▶ _Exercise goal_
The lines from the one with "DHT: AM2302 -> DHT22" through the last line of the material below, copied exactly and free of pictures, make up the whole answer.

▶ _Recorded data_
------------------------------------------------------------------------

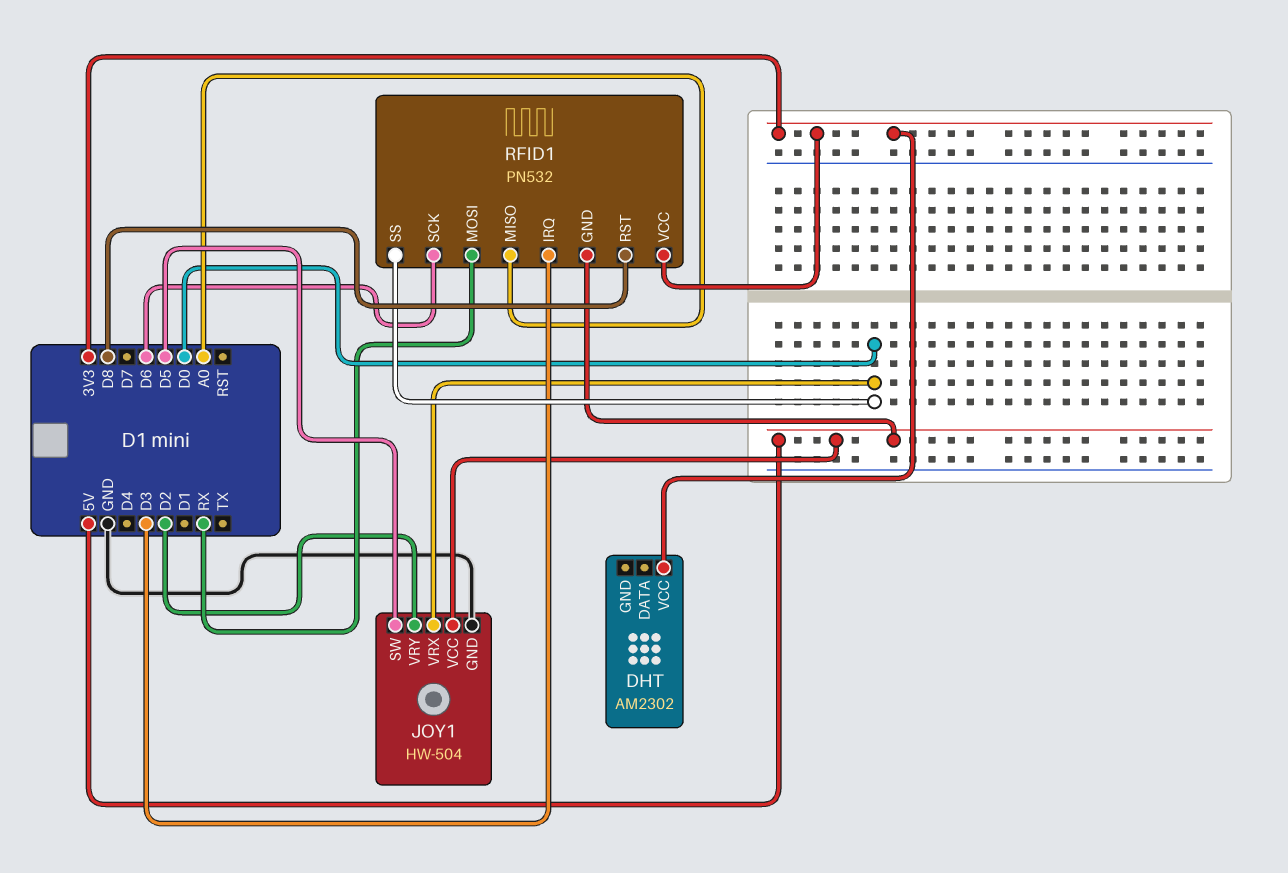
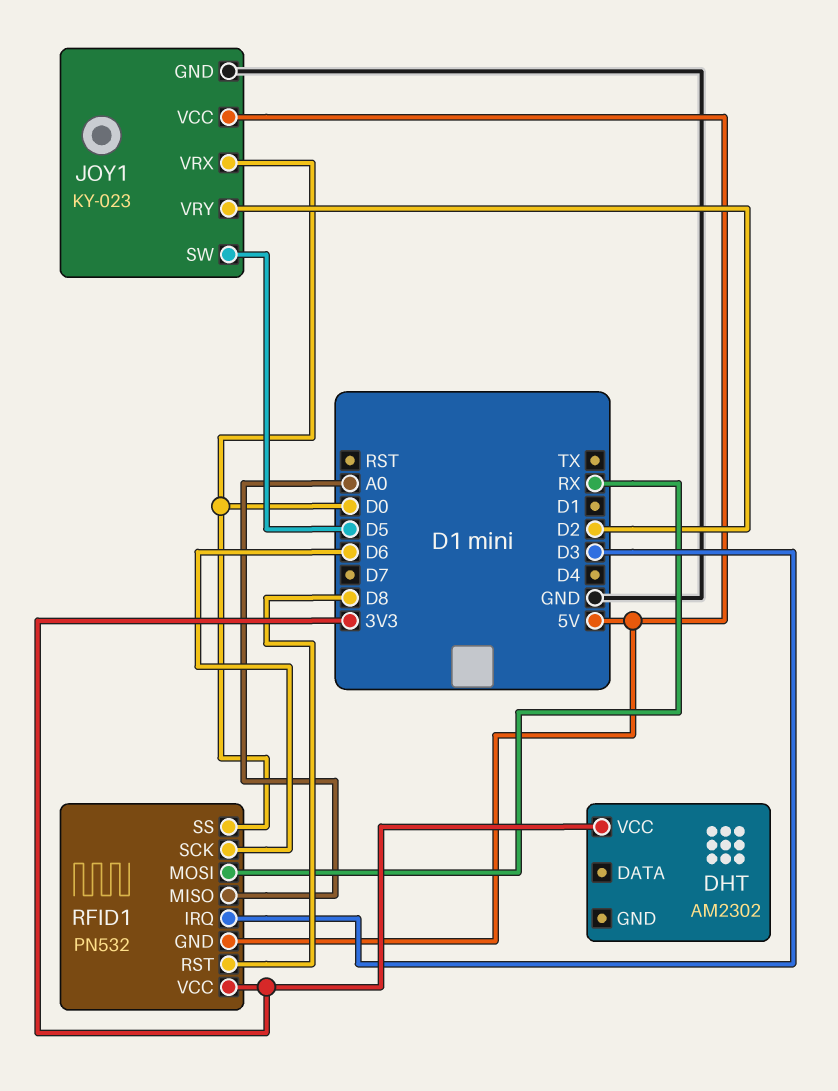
JOY1: HW-504 -> KY-023

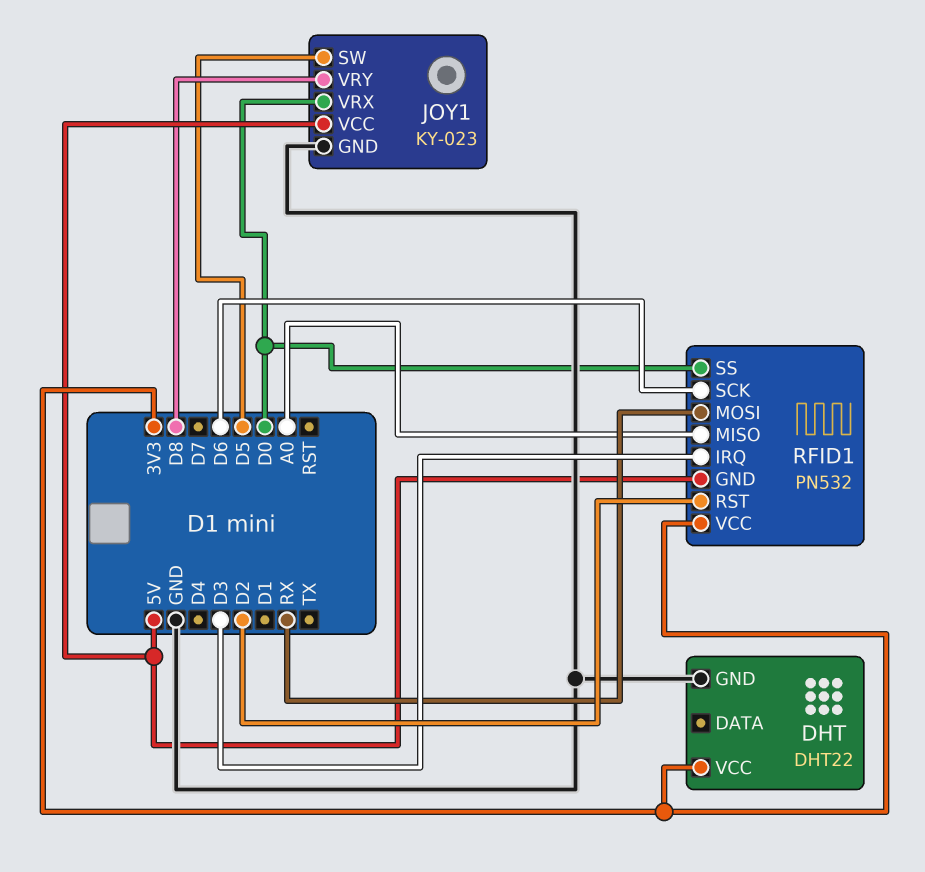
DHT: AM2302 -> DHT22
DHT pin GND: none -> GND
JOY1 pin VRY: D2 -> D8
RFID1 pin RST: D8 -> D2

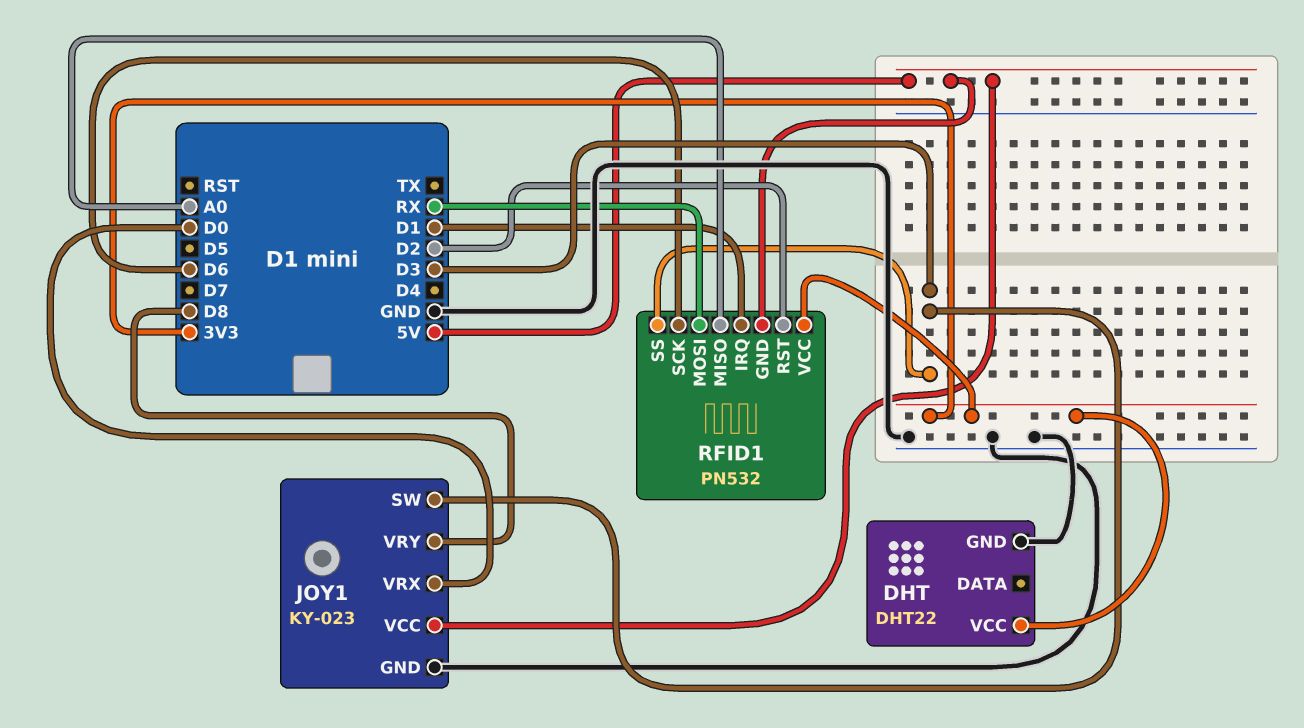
JOY1 pin SW: D5 -> D3
RFID1 pin IRQ: D3 -> D1
RFID1 pin SS: D0 -> D3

------------------------------------------------------------------------

▶ _Answer to the exercise_
DHT: AM2302 -> DHT22
DHT pin GND: none -> GND
JOY1 pin VRY: D2 -> D8
RFID1 pin RST: D8 -> D2

JOY1 pin SW: D5 -> D3
RFID1 pin IRQ: D3 -> D1
RFID1 pin SS: D0 -> D3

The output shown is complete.